INPUT DATA:
****************
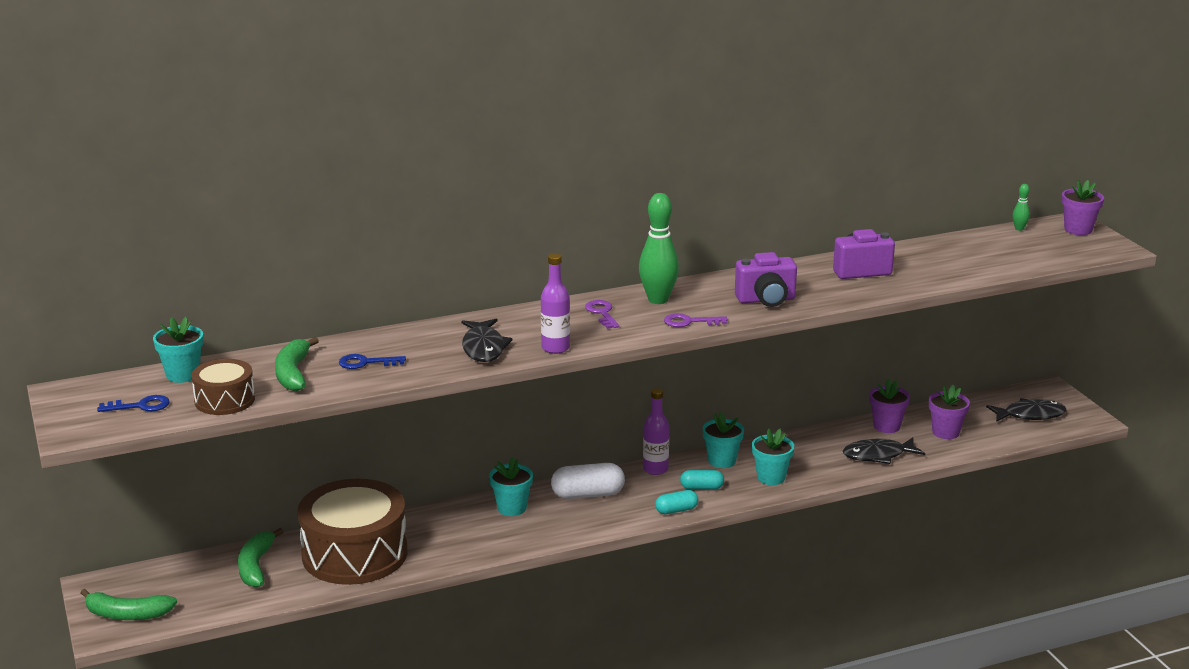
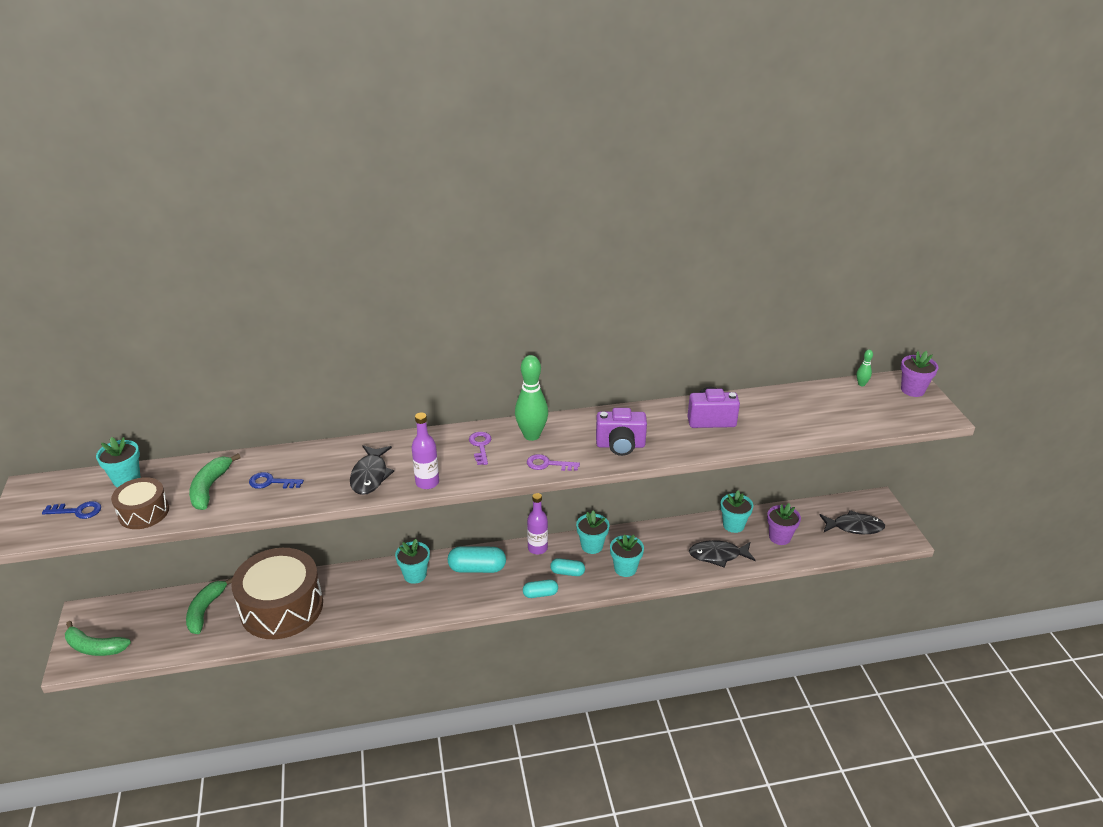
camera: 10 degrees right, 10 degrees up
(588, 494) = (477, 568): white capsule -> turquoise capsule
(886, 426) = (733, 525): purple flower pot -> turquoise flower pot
****************
WORK ITEM: Only the number of lines above that contain "turquoise" should be given as the answer.

ANSWER: 2